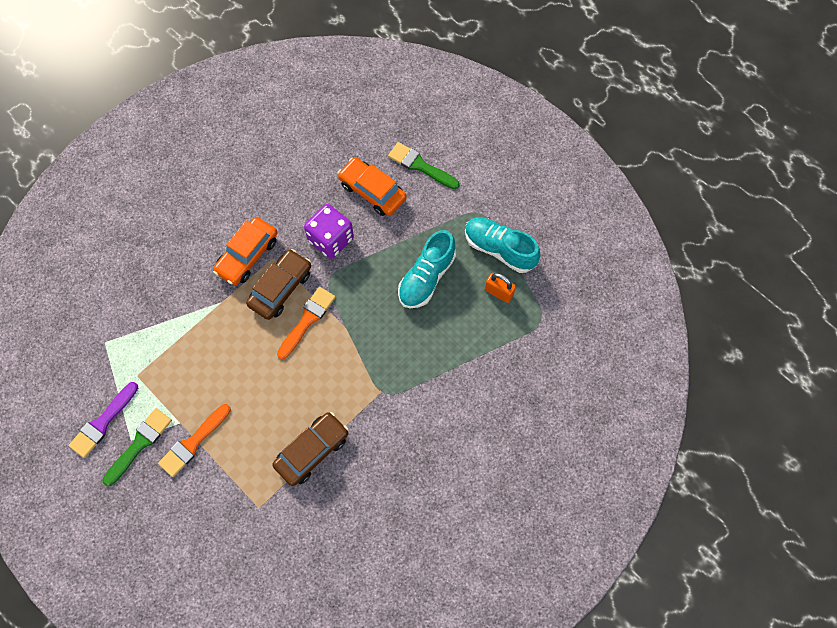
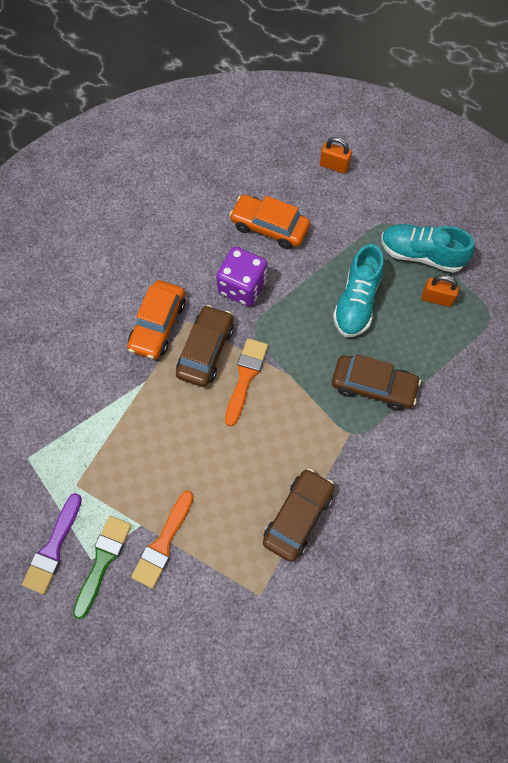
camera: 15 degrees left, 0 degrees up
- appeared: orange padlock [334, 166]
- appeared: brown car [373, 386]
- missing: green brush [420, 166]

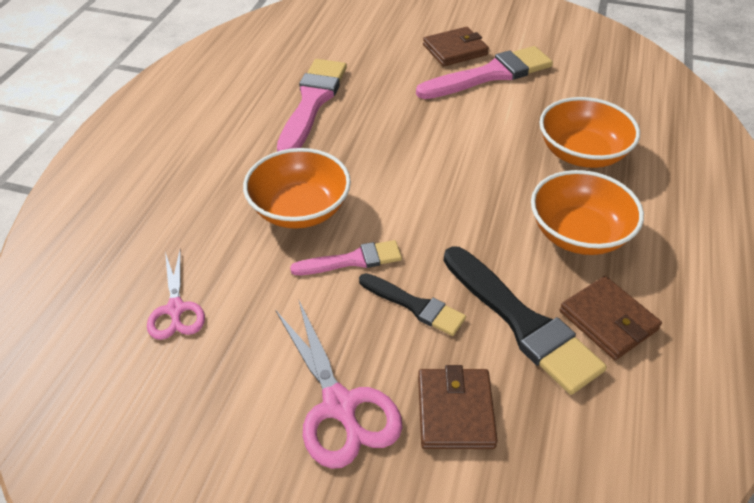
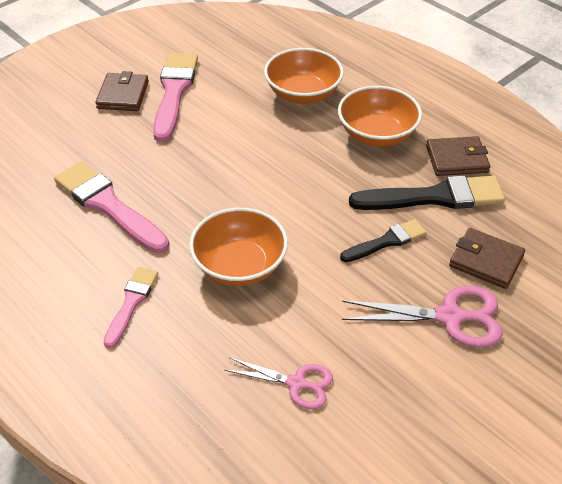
camera: 60 degrees left, 0 degrees up
- relocated: pink brush [352, 260] to [131, 303]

YOUR OBJECTIVE: Go to the line containing "- appeared: brown car [373, 386]", then write out word for word every line from there to the end of the listing. Keep both end lines and drop the pictures.

WRITTEN ANSWER:
- appeared: brown car [373, 386]
- missing: green brush [420, 166]

camera: 60 degrees left, 0 degrees up
- relocated: pink brush [352, 260] to [131, 303]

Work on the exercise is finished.